Satellite images with object points:
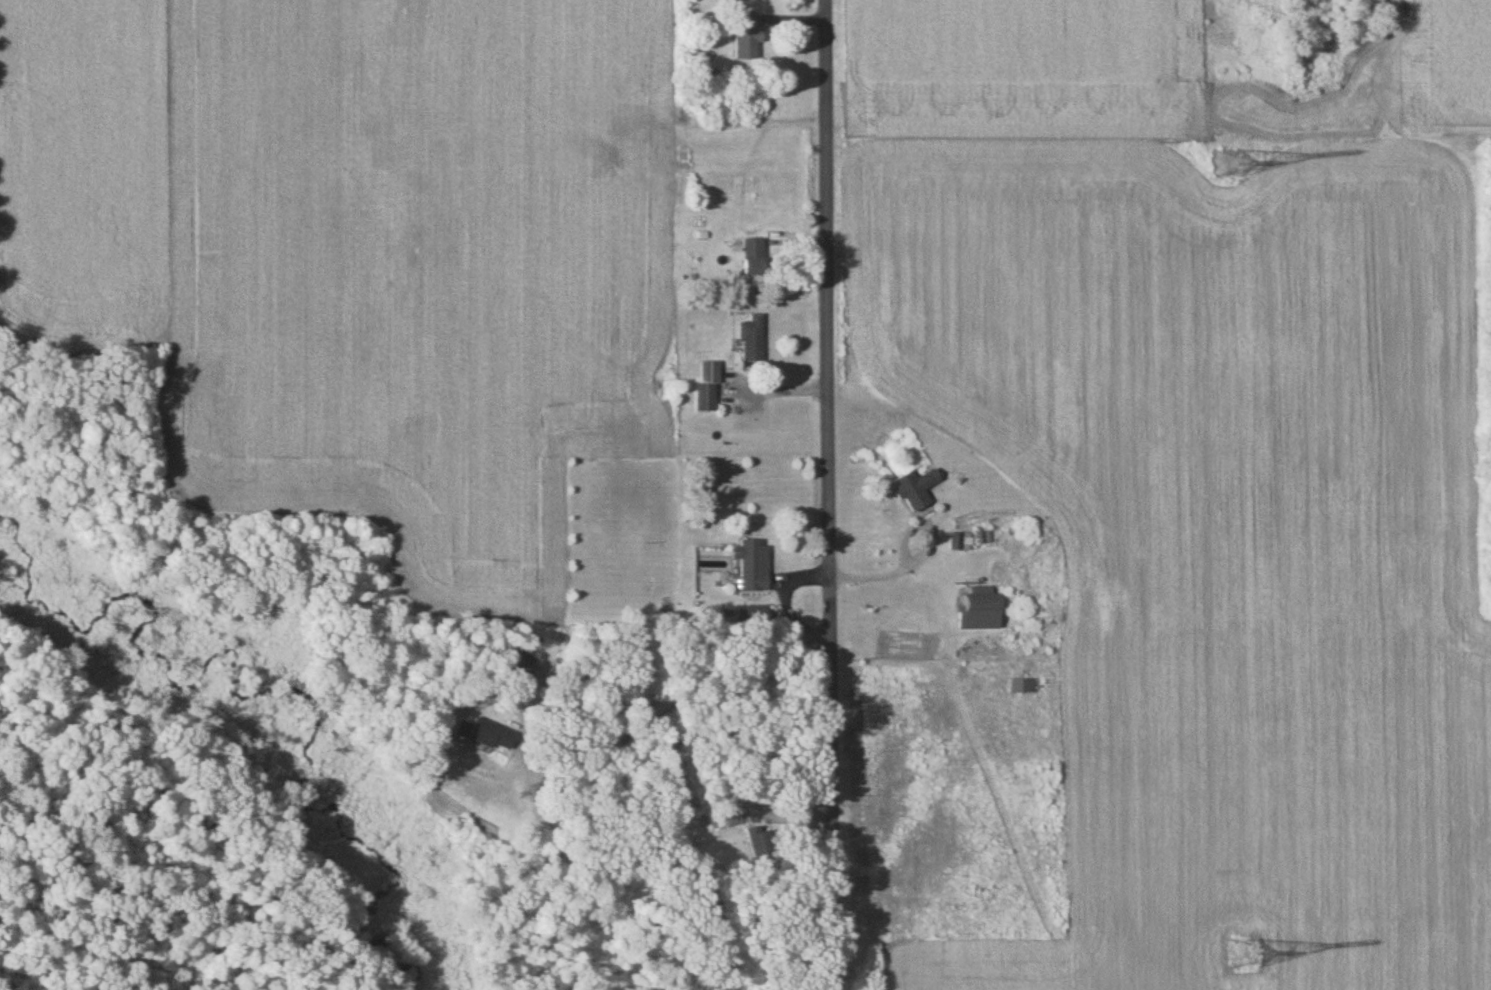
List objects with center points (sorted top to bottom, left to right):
building: (743, 37)
power tower: (1225, 161)
building: (751, 256)
building: (750, 341)
building: (706, 385)
building: (913, 489)
road: (829, 494)
building: (959, 542)
building: (748, 565)
building: (974, 610)
building: (749, 615)
building: (514, 664)
building: (471, 734)
building: (733, 816)
road: (757, 921)
power tower: (1246, 953)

▸ **Exercise description**
Leaving out the images, return the entries above exactly as they read.

▸ **Completed exercise**
List objects with center points (sorted top to bottom, left to right):
building: (743, 37)
power tower: (1225, 161)
building: (751, 256)
building: (750, 341)
building: (706, 385)
building: (913, 489)
road: (829, 494)
building: (959, 542)
building: (748, 565)
building: (974, 610)
building: (749, 615)
building: (514, 664)
building: (471, 734)
building: (733, 816)
road: (757, 921)
power tower: (1246, 953)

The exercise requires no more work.